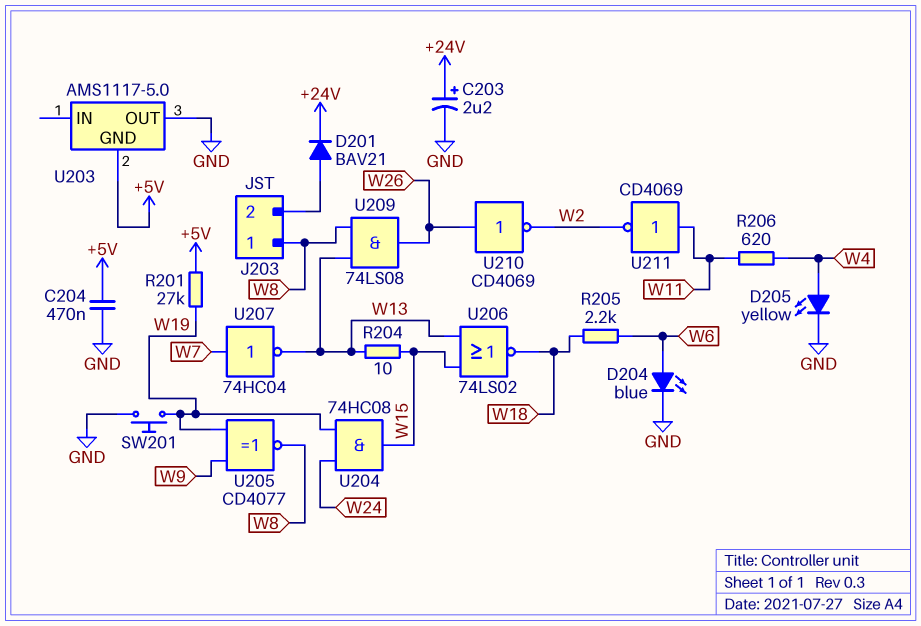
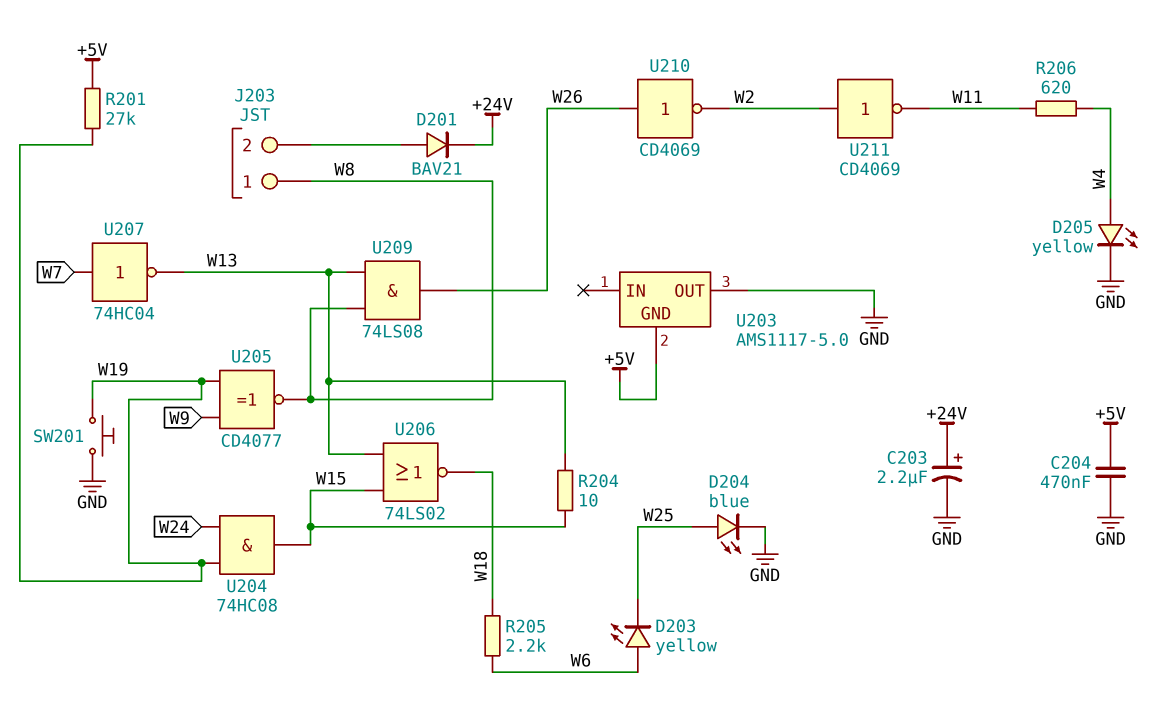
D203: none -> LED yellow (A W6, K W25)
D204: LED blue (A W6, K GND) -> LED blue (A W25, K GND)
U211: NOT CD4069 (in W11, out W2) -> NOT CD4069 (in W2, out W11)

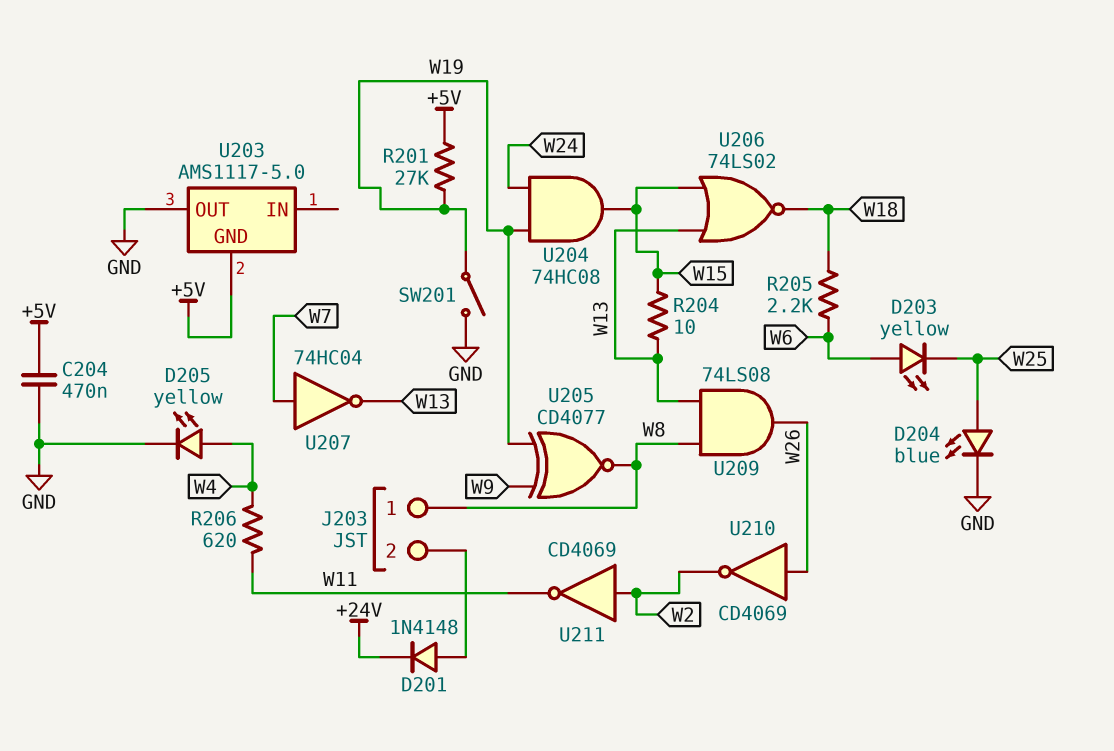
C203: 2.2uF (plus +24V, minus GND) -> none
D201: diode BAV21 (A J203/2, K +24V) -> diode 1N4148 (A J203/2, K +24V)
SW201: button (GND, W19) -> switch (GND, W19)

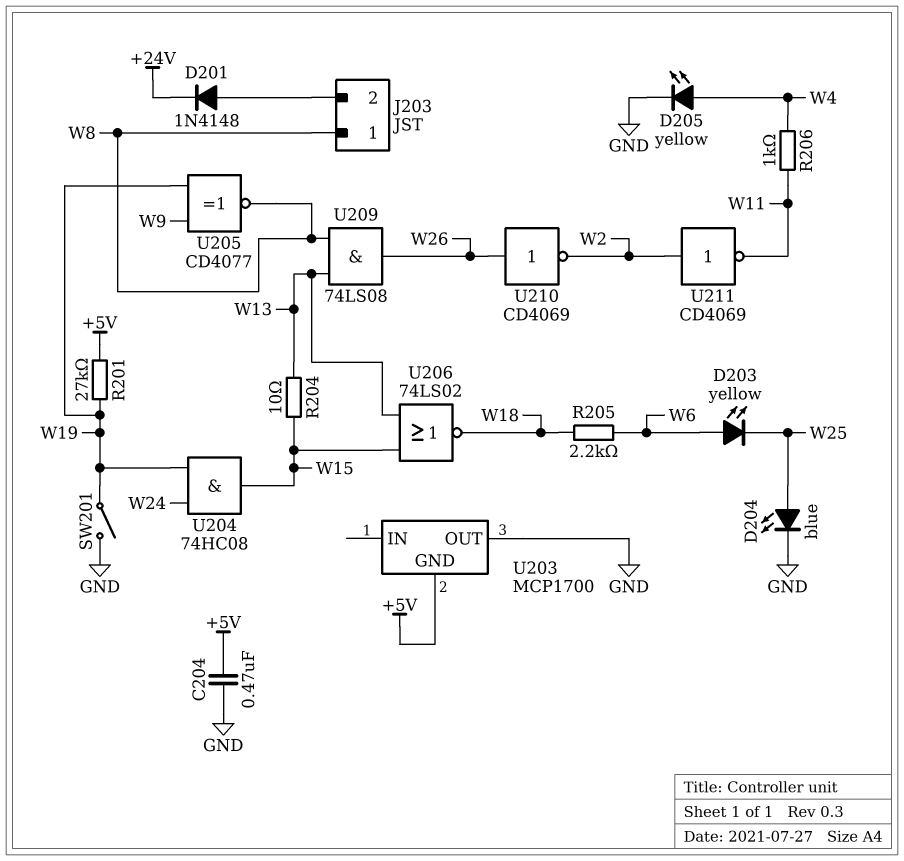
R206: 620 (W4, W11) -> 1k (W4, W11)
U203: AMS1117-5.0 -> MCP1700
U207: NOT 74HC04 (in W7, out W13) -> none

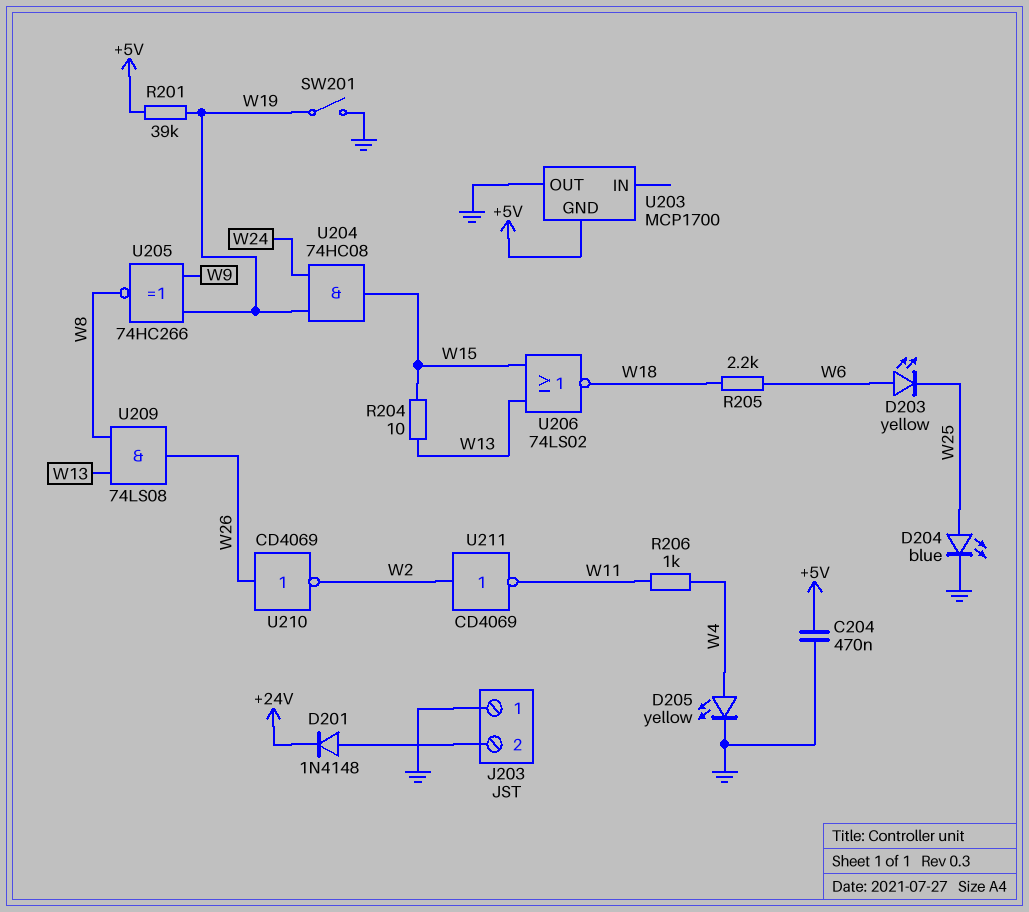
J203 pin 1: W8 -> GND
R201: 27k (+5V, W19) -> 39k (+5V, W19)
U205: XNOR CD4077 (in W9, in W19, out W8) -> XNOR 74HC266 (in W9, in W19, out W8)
++++++++++
Count the lines of the listing above that include the word "none" and report the number by itself.

3